WHAT NEEDS TO BE DONE
Exactly the lines from the line containing "IC2: LD1086 -> LM1117" through the final line of the entries below must be returned, and only those, without pictures.

ENTRIES SUPPLIED

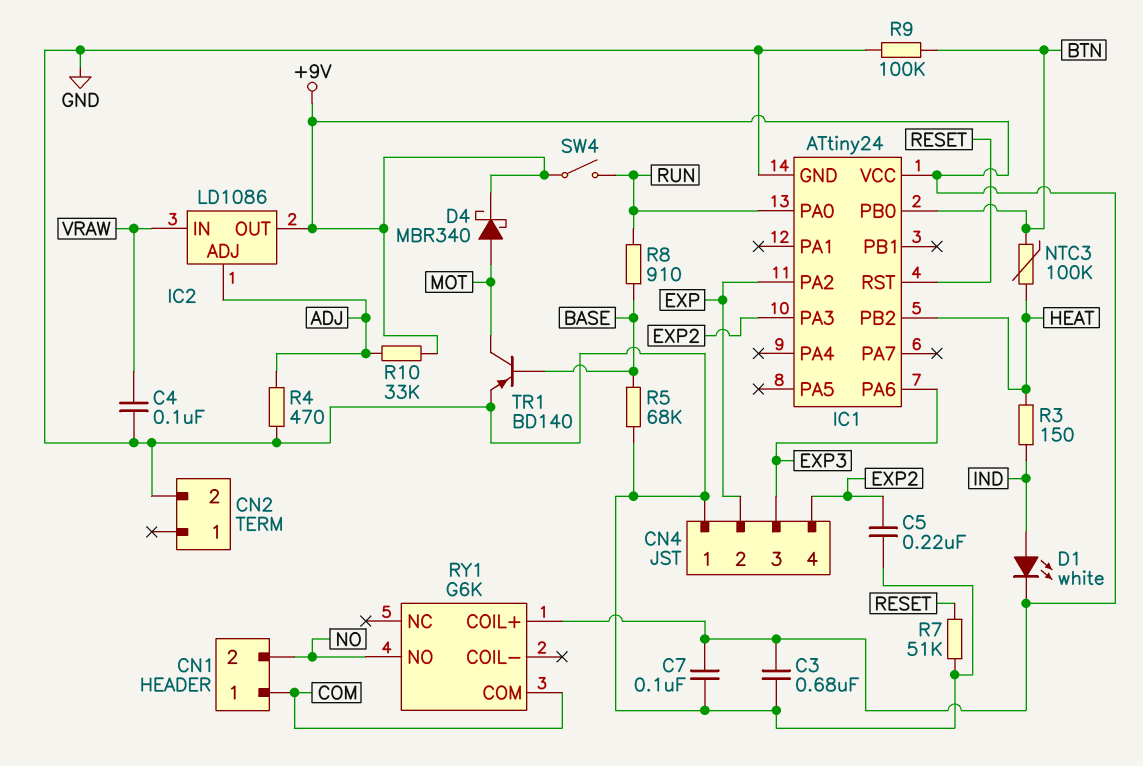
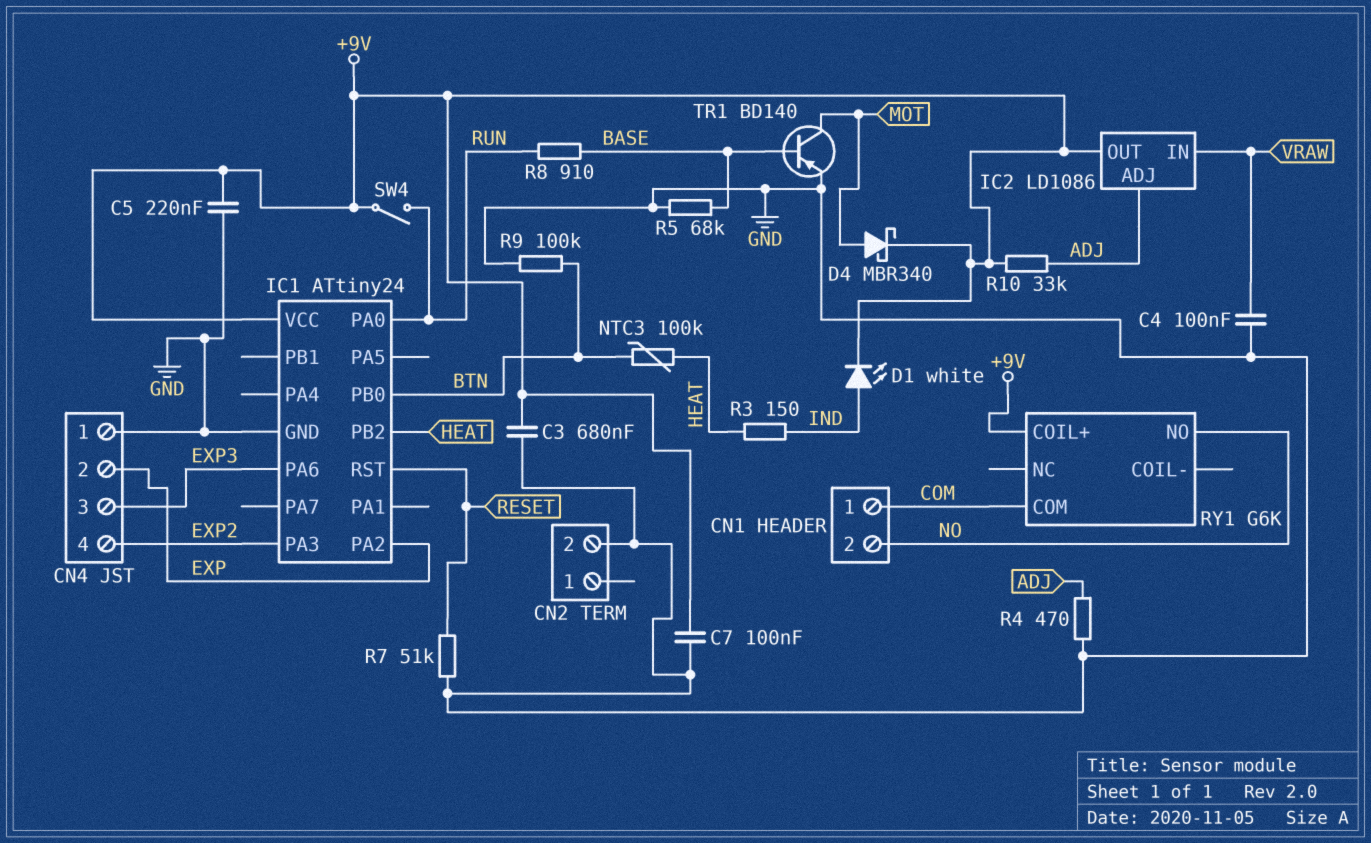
C5: 220nF (EXP2, GND) -> 220nF (+9V, GND)

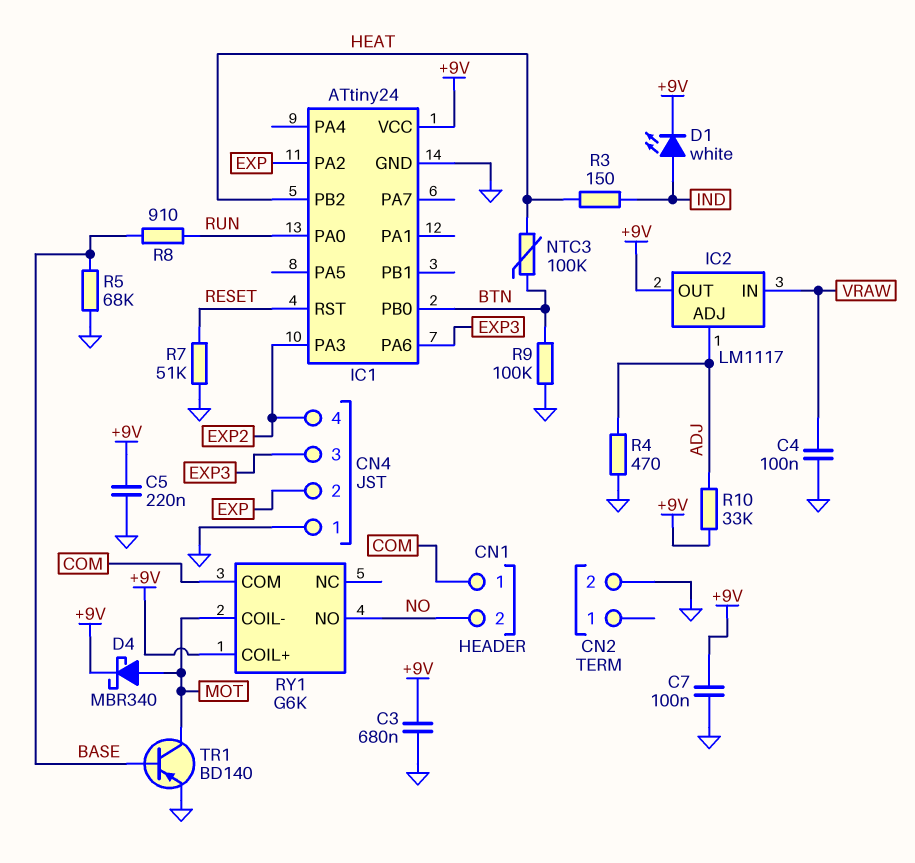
IC2: LD1086 -> LM1117
RY1 pin COIL-: none -> MOT
SW4: switch (+9V, RUN) -> none

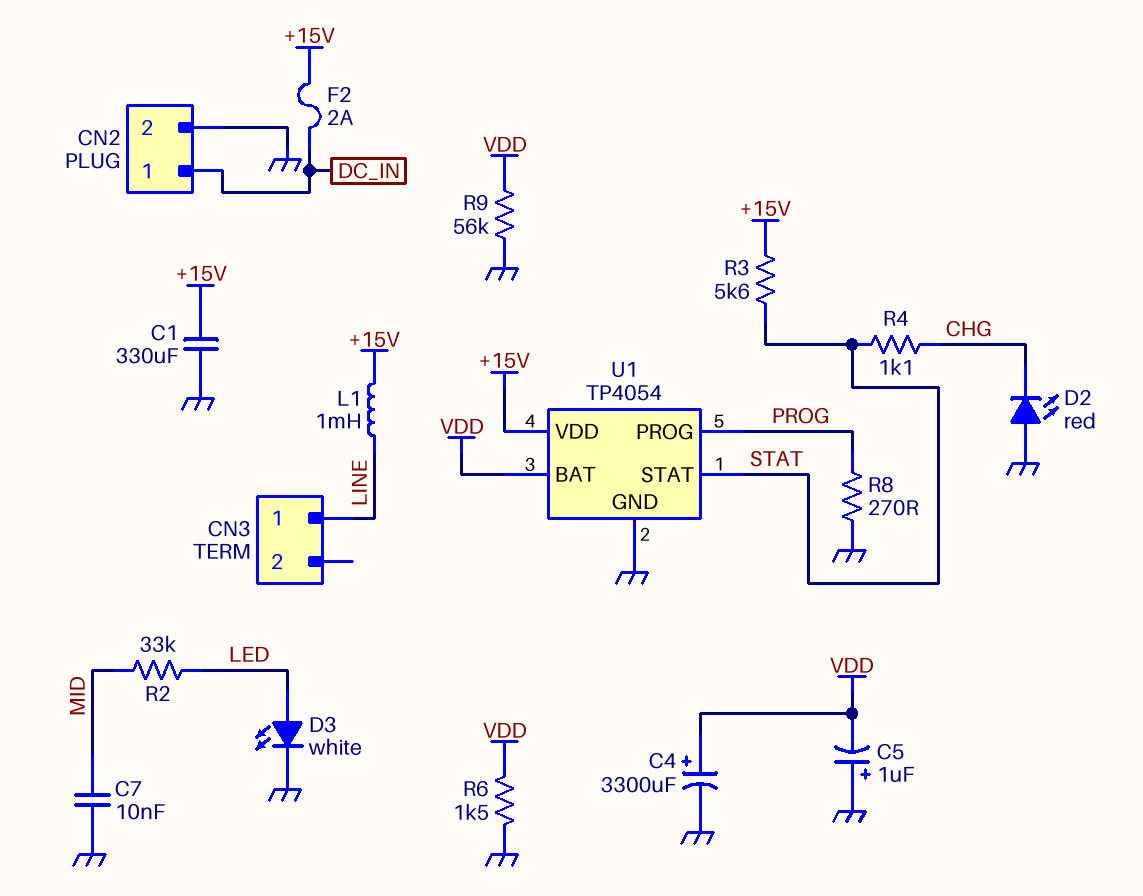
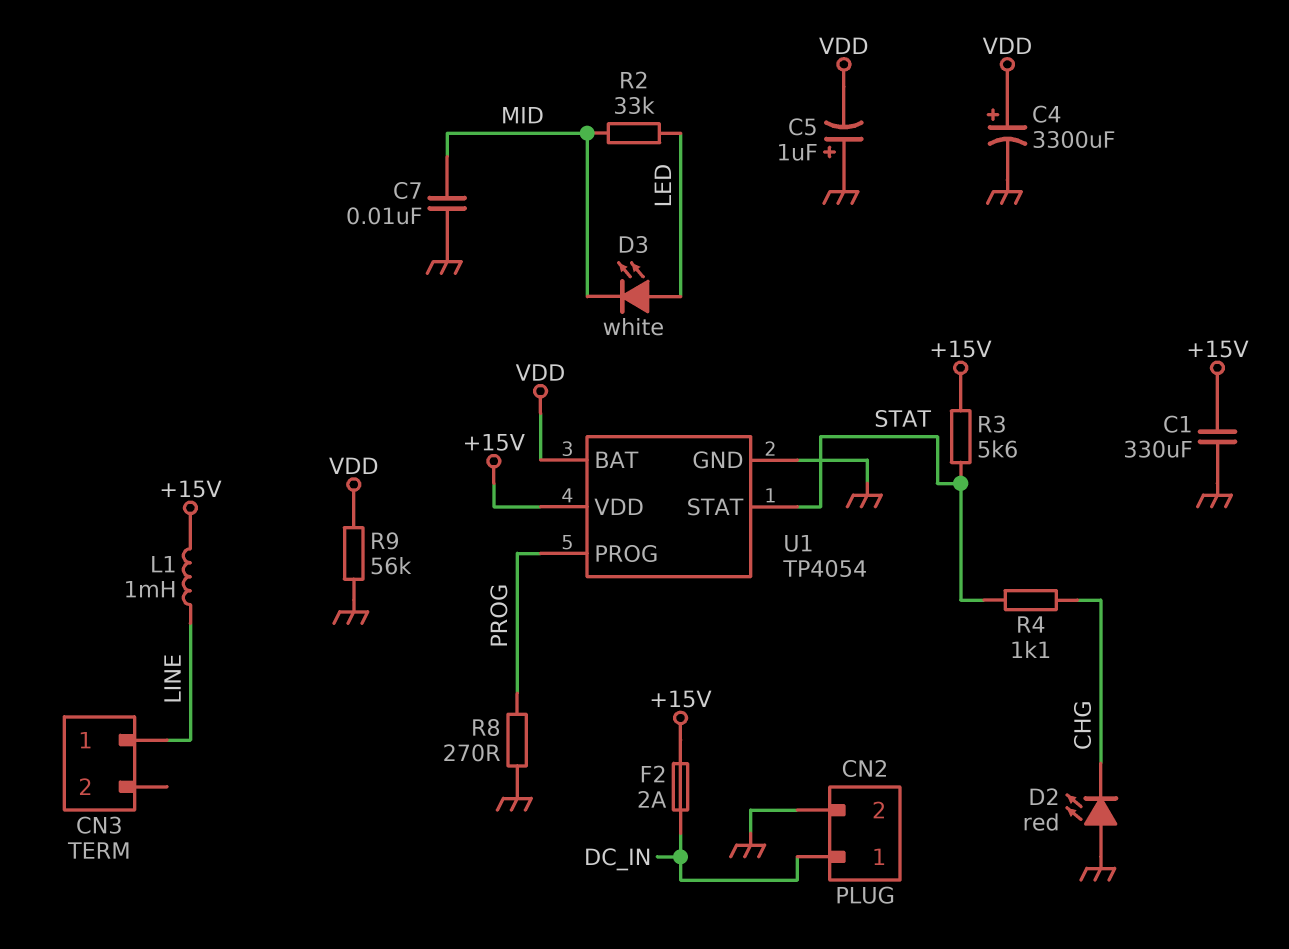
D3: LED white (A LED, K GND) -> LED white (A LED, K MID)
R6: 1.5k (GND, VDD) -> none

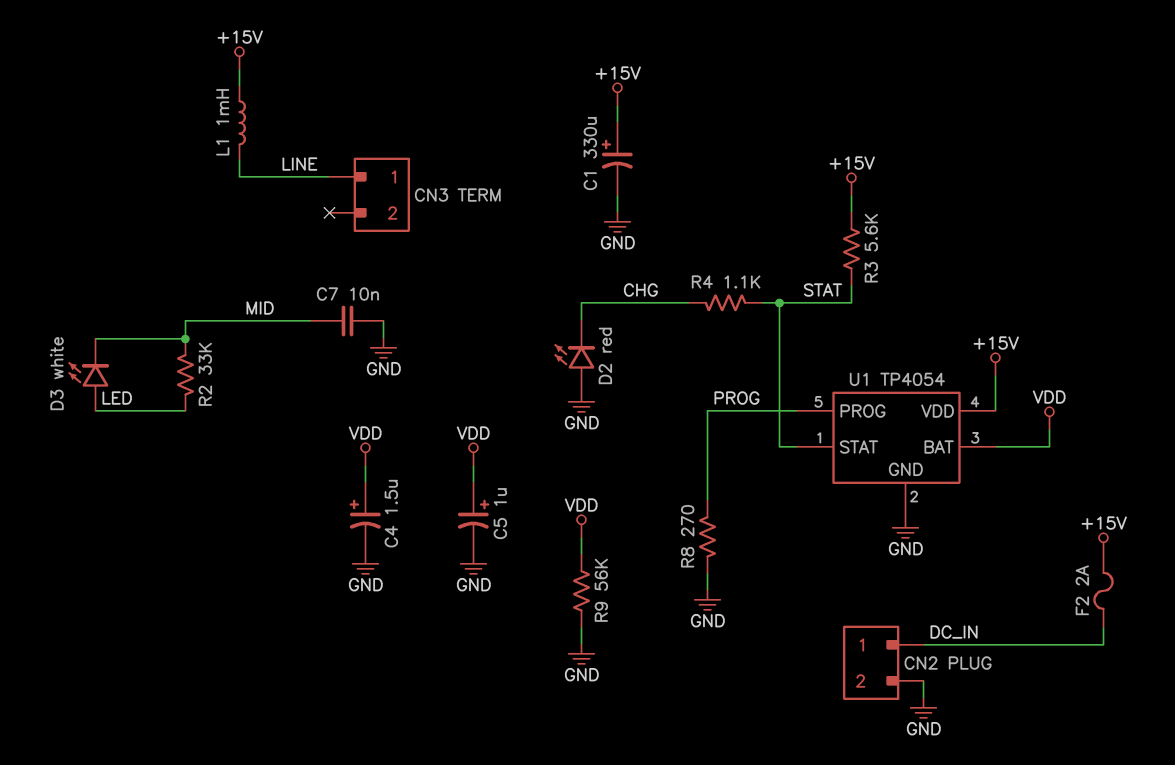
C1: 330uF (+15V, GND) -> 330uF (plus +15V, minus GND)
C4: 3300uF (plus VDD, minus GND) -> 1.5uF (plus VDD, minus GND)
C5: 1uF (plus GND, minus VDD) -> 1uF (plus VDD, minus GND)

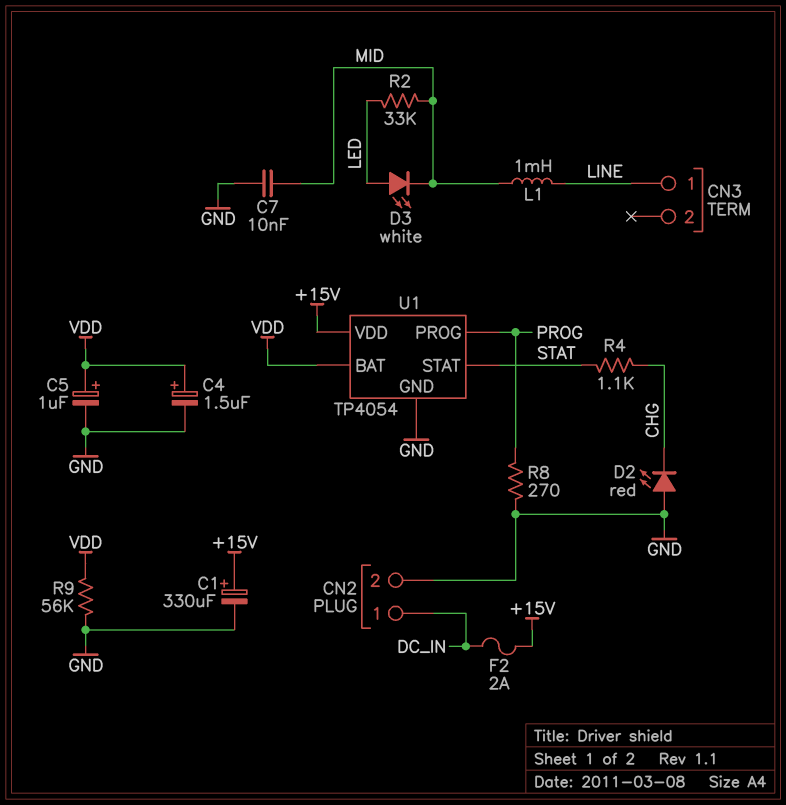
L1: 1mH (+15V, LINE) -> 1mH (LINE, MID)
R3: 5.6k (+15V, STAT) -> none

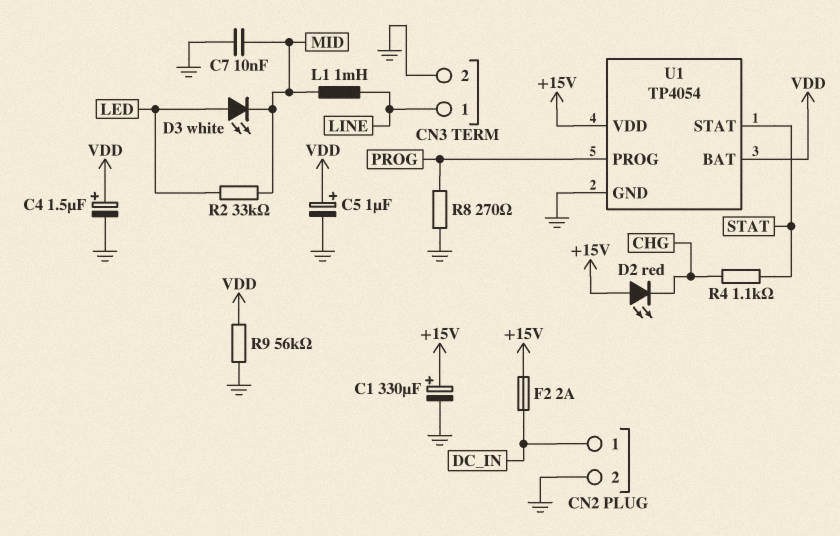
CN3 pin 2: none -> GND
D2: LED red (A GND, K CHG) -> LED red (A +15V, K CHG)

YOUR RESPONSE
IC2: LD1086 -> LM1117
RY1 pin COIL-: none -> MOT
SW4: switch (+9V, RUN) -> none

D3: LED white (A LED, K GND) -> LED white (A LED, K MID)
R6: 1.5k (GND, VDD) -> none

C1: 330uF (+15V, GND) -> 330uF (plus +15V, minus GND)
C4: 3300uF (plus VDD, minus GND) -> 1.5uF (plus VDD, minus GND)
C5: 1uF (plus GND, minus VDD) -> 1uF (plus VDD, minus GND)

L1: 1mH (+15V, LINE) -> 1mH (LINE, MID)
R3: 5.6k (+15V, STAT) -> none

CN3 pin 2: none -> GND
D2: LED red (A GND, K CHG) -> LED red (A +15V, K CHG)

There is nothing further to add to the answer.